*MATERIAL SHOWN*
>>>>>

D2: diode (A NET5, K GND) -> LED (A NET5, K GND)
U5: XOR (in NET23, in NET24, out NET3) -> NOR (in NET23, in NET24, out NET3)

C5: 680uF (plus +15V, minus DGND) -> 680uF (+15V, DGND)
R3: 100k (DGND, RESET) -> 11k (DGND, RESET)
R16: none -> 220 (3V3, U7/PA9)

<<<<<
>>>>>

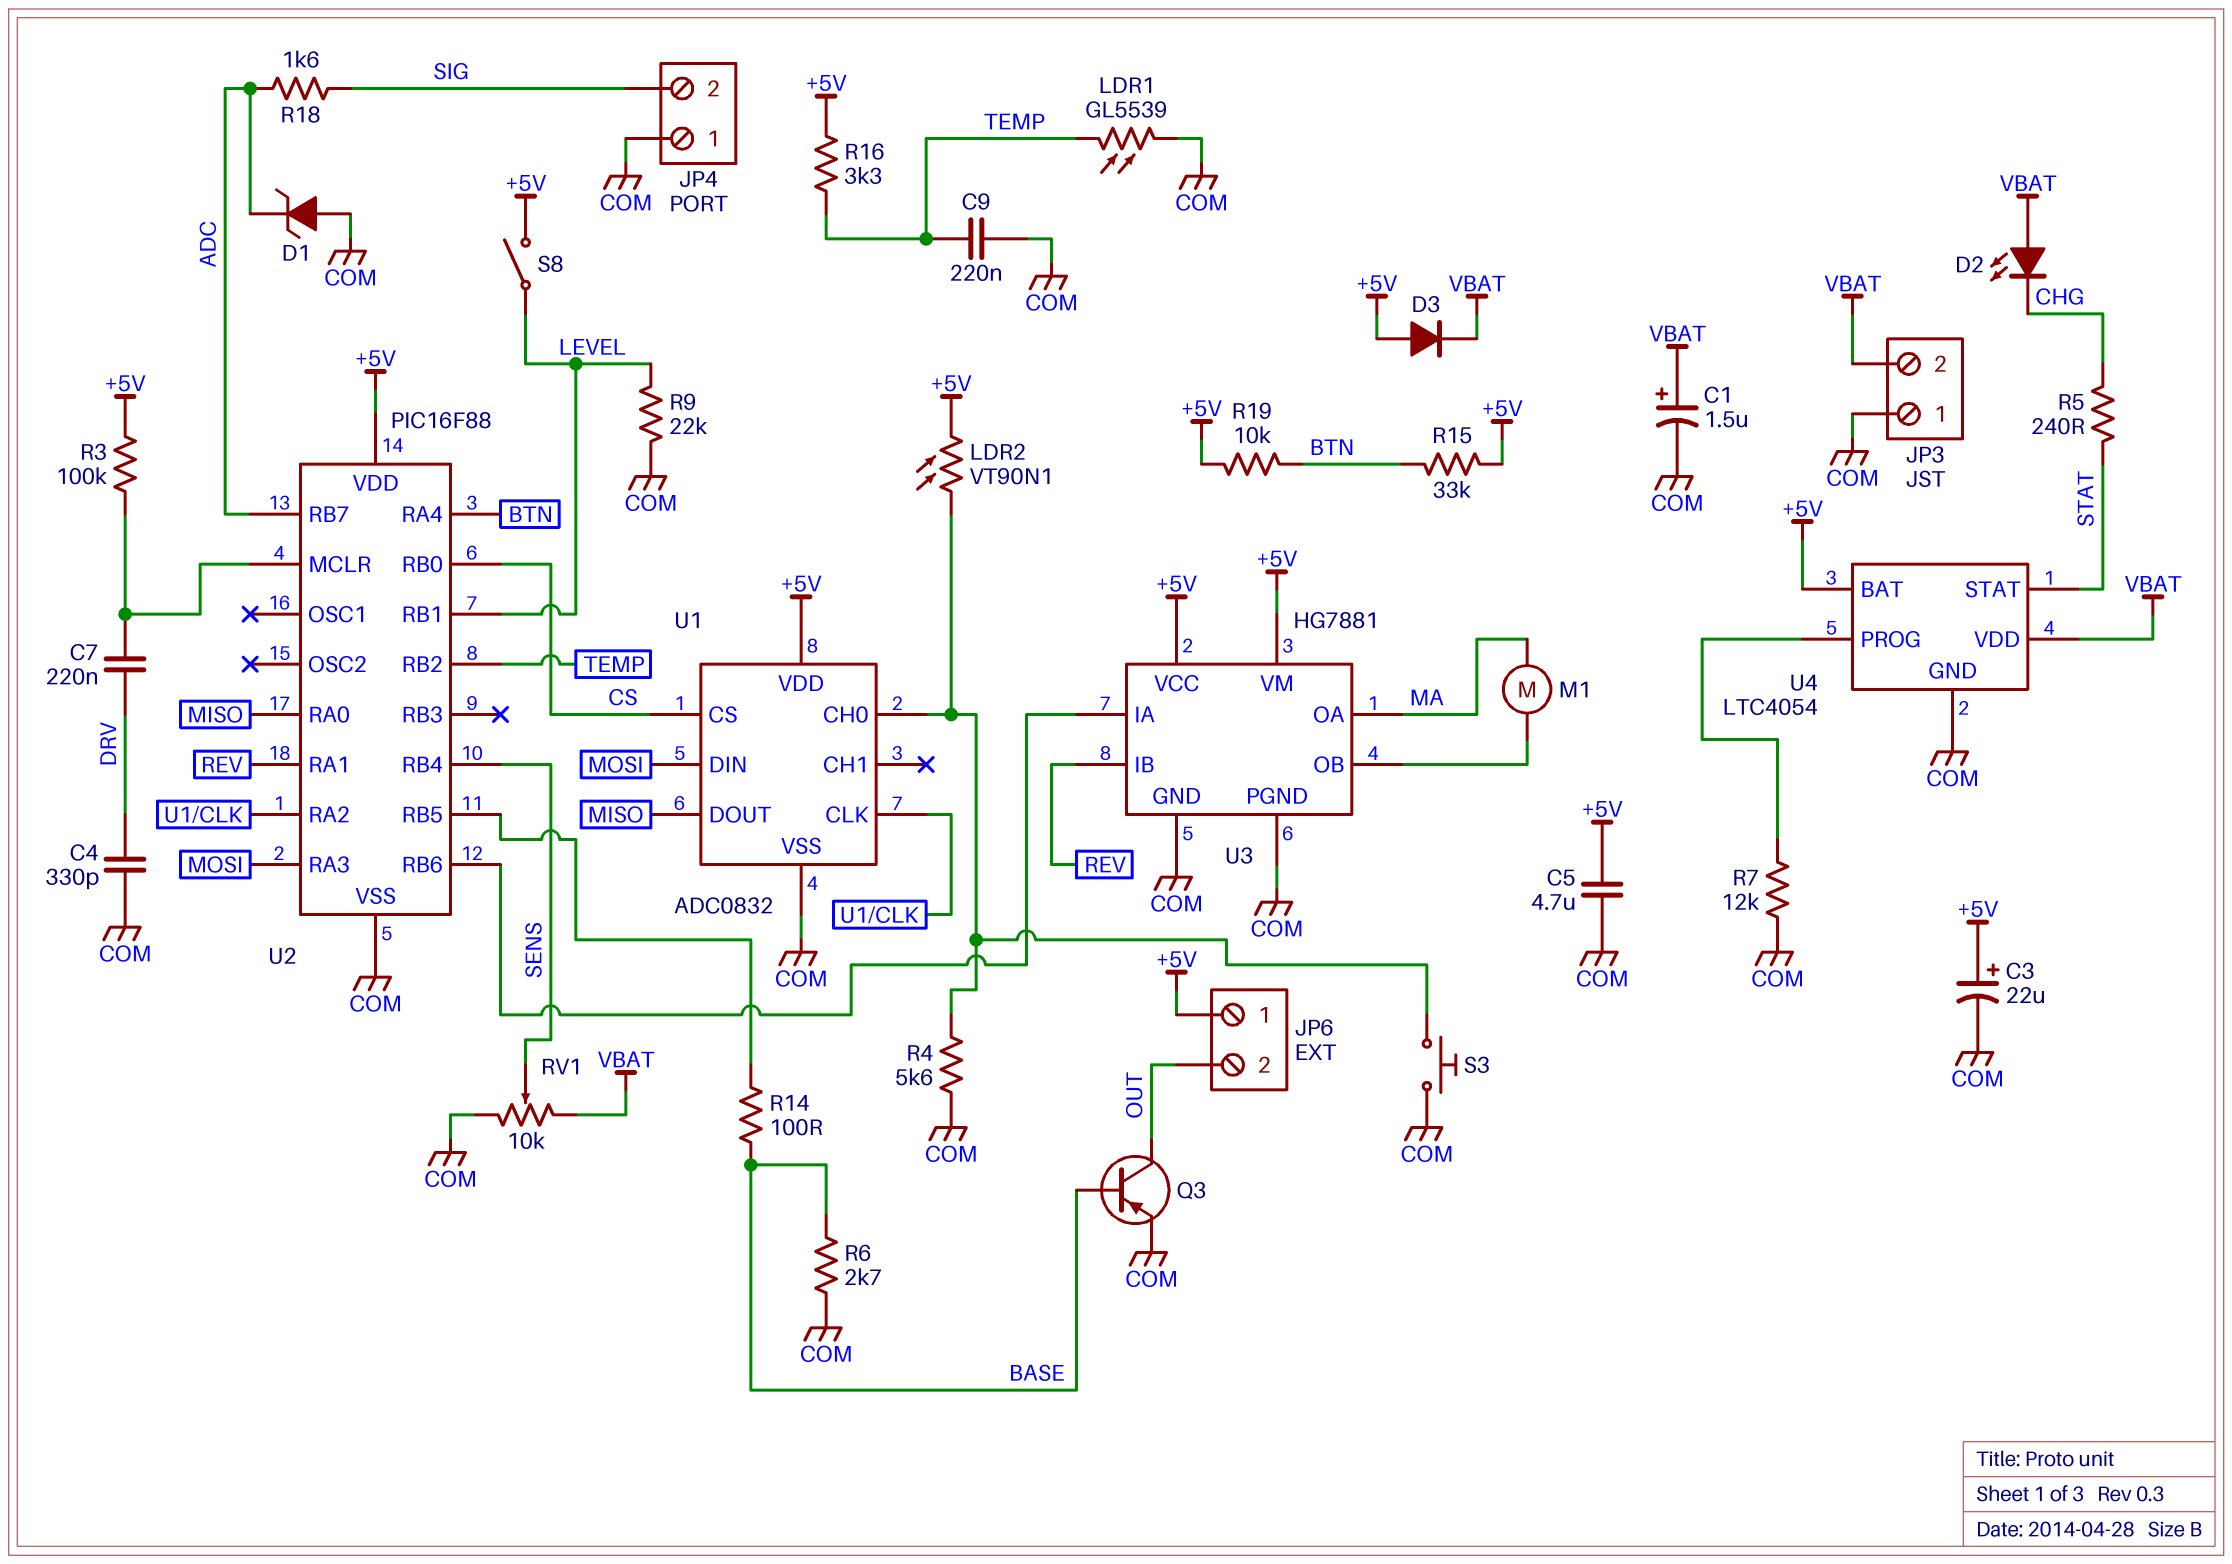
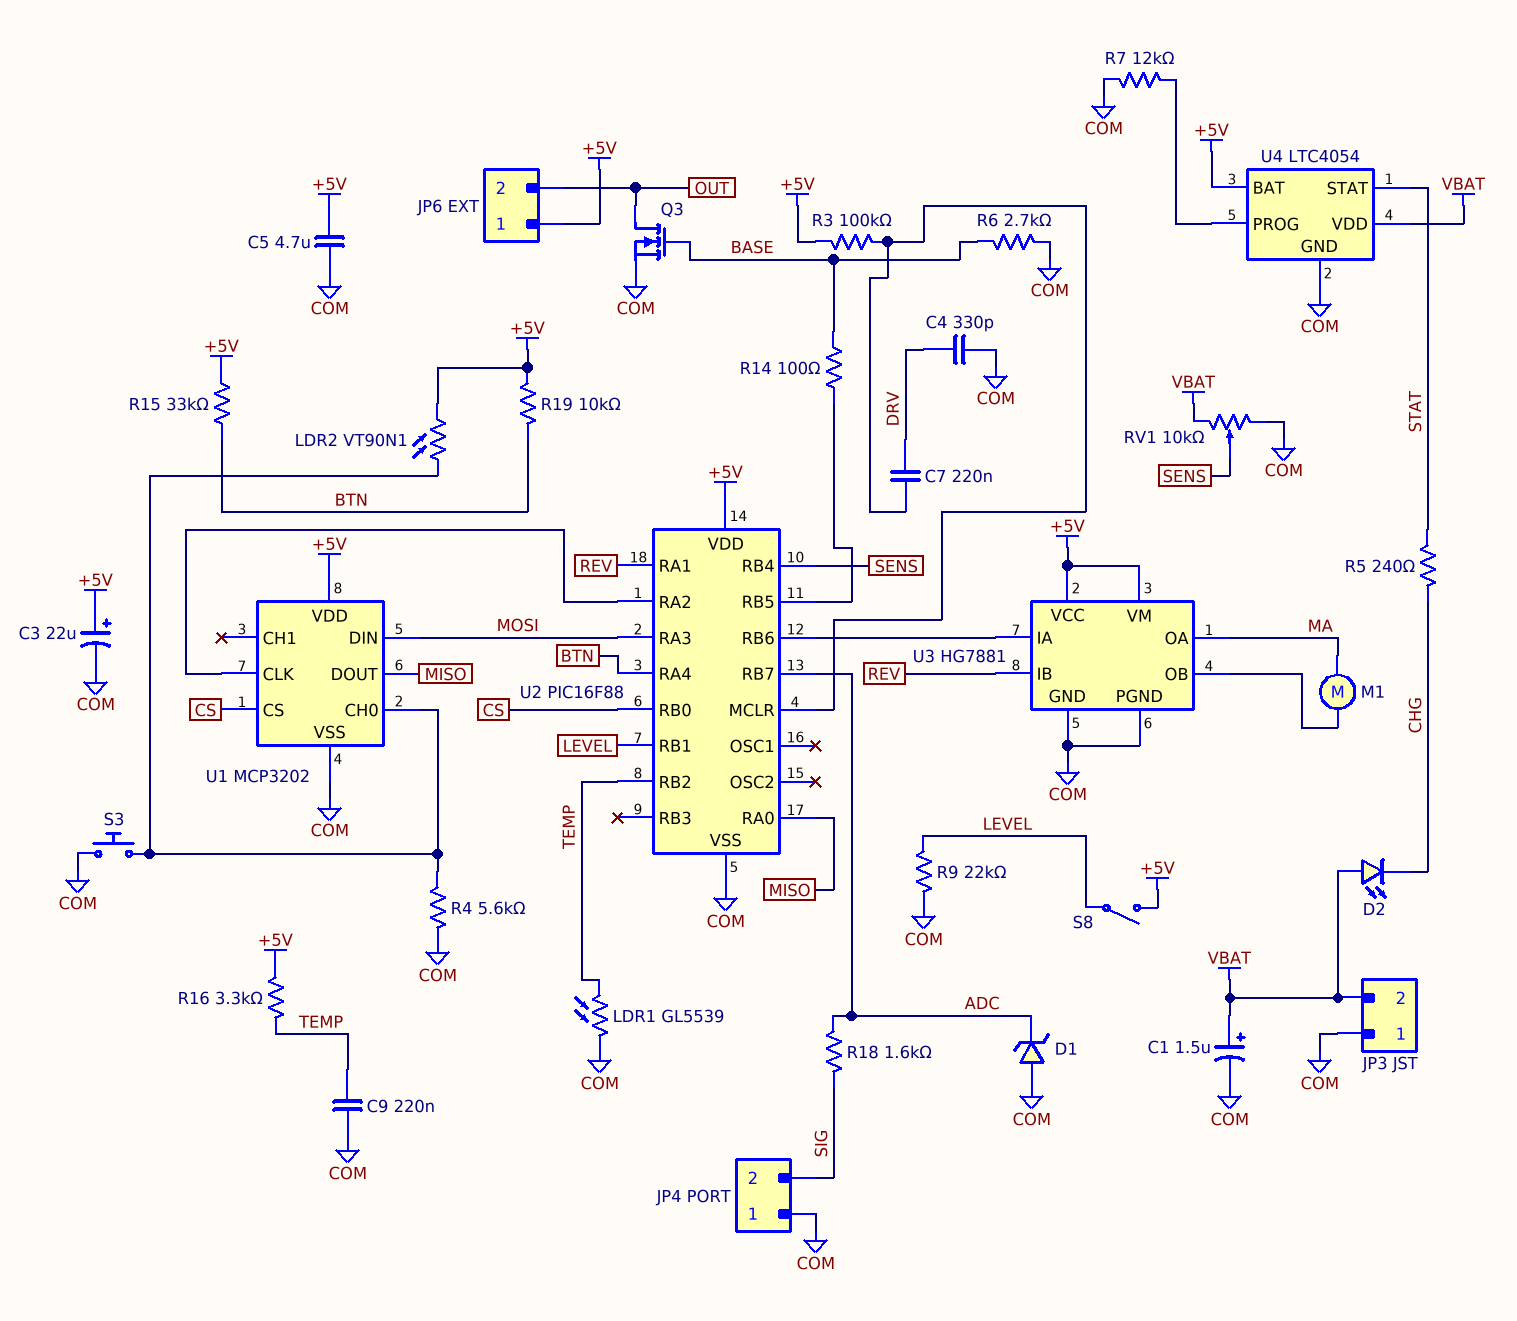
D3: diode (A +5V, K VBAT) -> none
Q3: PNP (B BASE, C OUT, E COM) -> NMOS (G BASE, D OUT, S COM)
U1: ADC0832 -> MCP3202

<<<<<
>>>>>

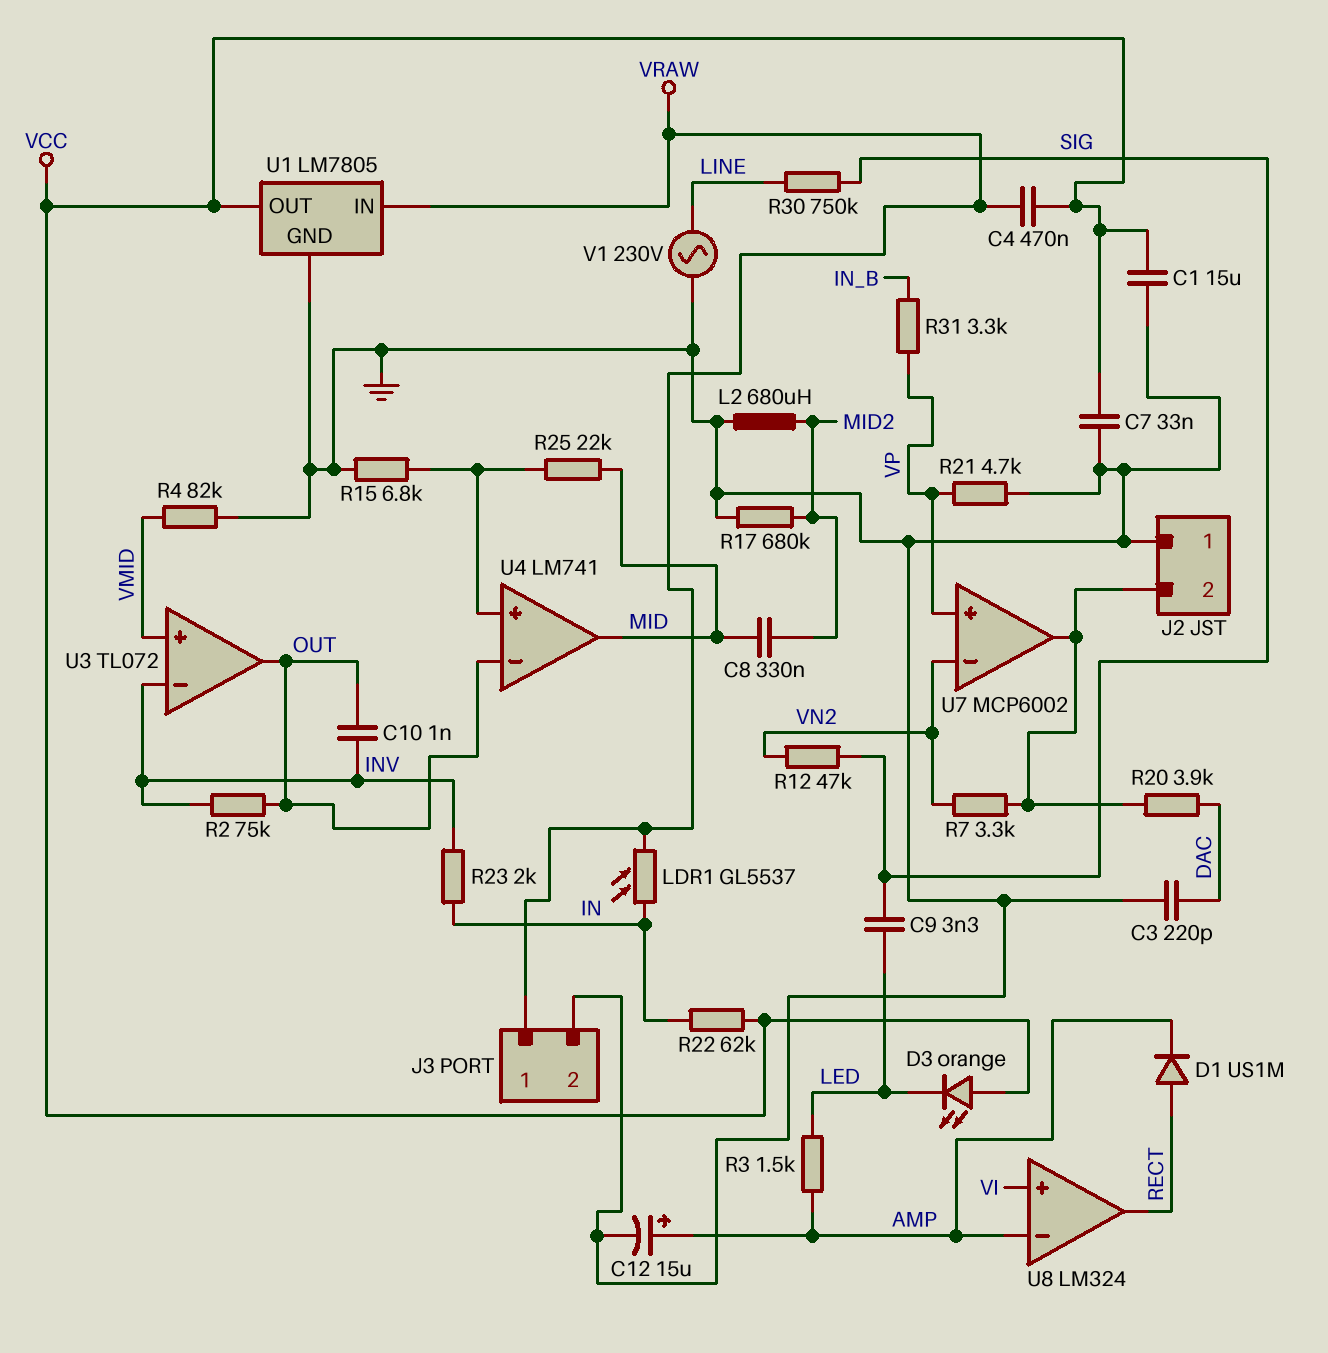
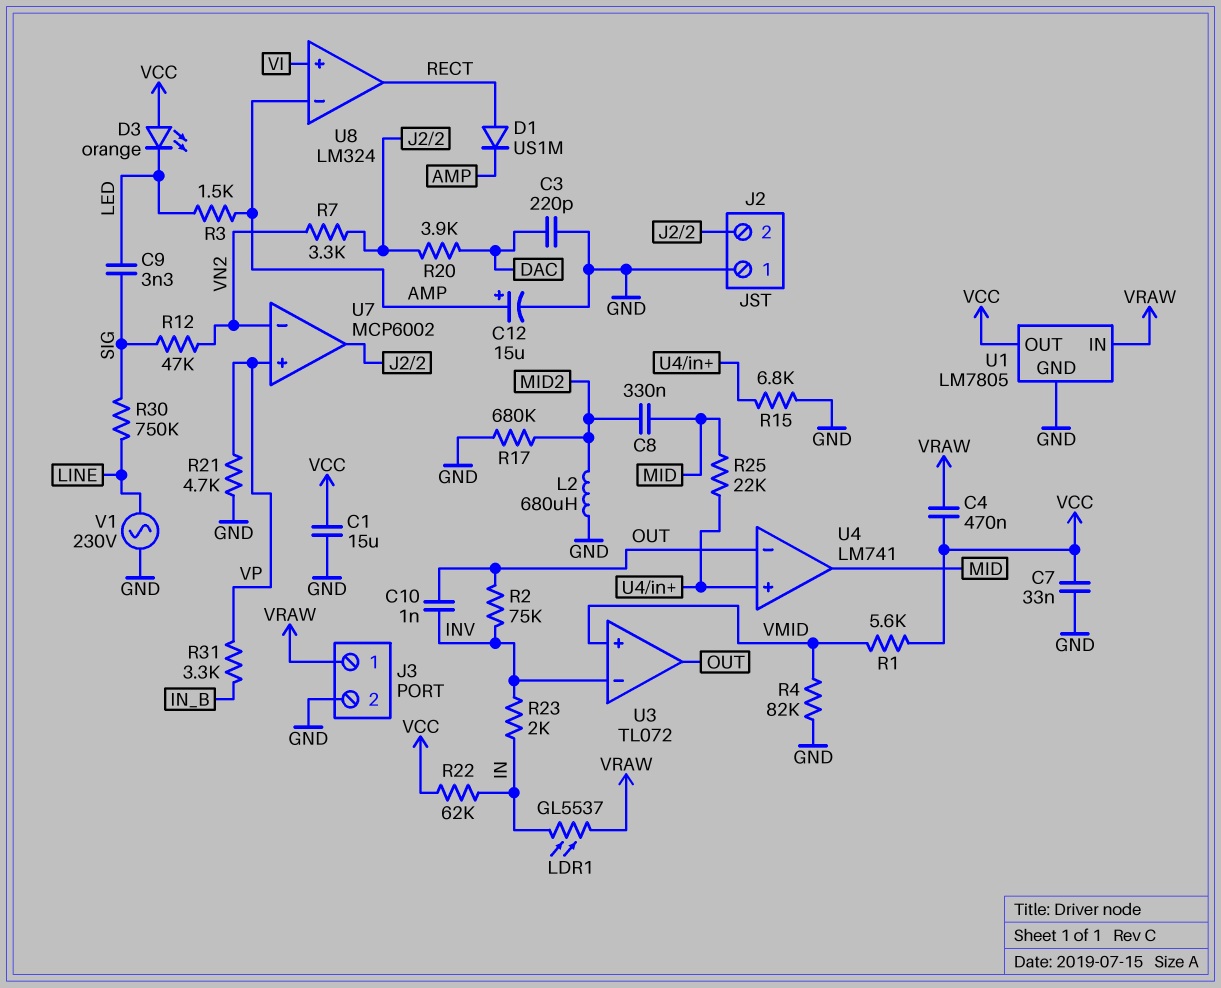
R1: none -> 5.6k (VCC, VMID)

<<<<<

*TRY IT*
What are the lines, exactly as written above, from the line with "U5: XOR (in" to the line with "R16: none -> 220 (3V3, U7/PA9)", both included? Output only those.

*THE COMPLETED TASK*
U5: XOR (in NET23, in NET24, out NET3) -> NOR (in NET23, in NET24, out NET3)

C5: 680uF (plus +15V, minus DGND) -> 680uF (+15V, DGND)
R3: 100k (DGND, RESET) -> 11k (DGND, RESET)
R16: none -> 220 (3V3, U7/PA9)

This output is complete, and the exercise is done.